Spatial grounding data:
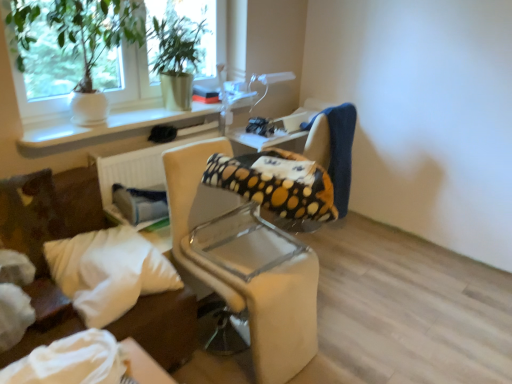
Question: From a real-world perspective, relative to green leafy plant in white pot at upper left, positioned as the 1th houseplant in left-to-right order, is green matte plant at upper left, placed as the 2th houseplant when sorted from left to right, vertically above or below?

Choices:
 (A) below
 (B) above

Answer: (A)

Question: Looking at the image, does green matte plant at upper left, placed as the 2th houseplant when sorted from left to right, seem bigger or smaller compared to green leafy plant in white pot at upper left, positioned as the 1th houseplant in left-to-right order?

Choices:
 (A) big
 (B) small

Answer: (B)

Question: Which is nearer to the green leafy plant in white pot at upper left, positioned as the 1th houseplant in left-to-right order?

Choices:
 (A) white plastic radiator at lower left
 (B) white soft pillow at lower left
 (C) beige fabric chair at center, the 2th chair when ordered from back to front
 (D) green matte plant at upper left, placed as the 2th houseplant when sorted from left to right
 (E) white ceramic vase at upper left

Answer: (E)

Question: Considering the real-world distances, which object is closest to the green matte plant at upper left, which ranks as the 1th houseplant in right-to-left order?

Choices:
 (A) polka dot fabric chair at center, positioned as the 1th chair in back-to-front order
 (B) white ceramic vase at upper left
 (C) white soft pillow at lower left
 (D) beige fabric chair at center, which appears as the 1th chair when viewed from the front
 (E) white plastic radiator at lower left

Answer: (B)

...

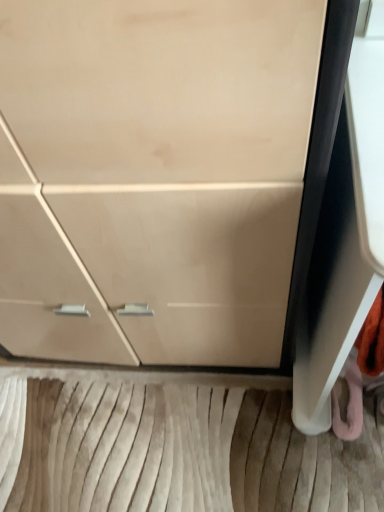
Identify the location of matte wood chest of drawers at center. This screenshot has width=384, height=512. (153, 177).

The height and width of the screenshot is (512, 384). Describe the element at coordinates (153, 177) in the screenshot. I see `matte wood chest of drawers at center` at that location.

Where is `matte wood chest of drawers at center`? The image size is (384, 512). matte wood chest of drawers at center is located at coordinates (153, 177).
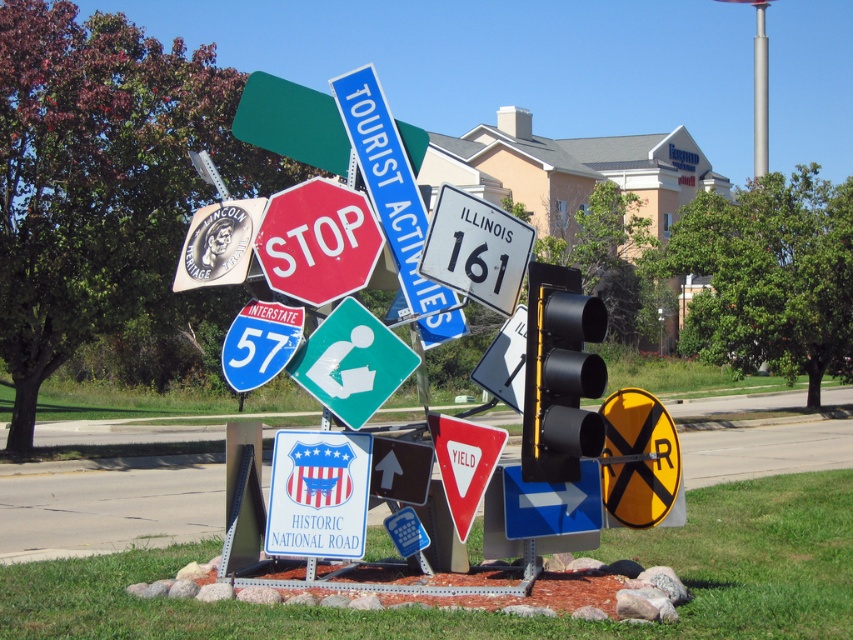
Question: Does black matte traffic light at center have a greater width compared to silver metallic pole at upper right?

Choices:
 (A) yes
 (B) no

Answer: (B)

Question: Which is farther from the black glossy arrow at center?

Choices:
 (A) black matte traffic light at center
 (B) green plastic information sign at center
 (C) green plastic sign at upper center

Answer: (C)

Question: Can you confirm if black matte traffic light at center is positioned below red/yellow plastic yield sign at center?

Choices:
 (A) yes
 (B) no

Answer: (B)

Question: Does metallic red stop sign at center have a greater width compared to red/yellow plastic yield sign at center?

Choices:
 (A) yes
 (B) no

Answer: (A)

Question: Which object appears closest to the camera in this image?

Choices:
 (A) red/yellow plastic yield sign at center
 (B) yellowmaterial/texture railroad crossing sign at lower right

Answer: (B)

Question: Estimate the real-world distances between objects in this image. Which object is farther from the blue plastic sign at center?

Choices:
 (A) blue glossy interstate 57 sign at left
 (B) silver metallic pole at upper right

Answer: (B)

Task goal: Copy out every line of the items above from the line containing "Question: Looking at" down to the line containing "Question: Which is nearer", reproducing both of those lines as well.

Answer section:
Question: Looking at the image, does green matte plant at upper left, placed as the 2th houseplant when sorted from left to right, seem bigger or smaller compared to green leafy plant in white pot at upper left, positioned as the 1th houseplant in left-to-right order?

Choices:
 (A) big
 (B) small

Answer: (B)

Question: Which is nearer to the green leafy plant in white pot at upper left, positioned as the 1th houseplant in left-to-right order?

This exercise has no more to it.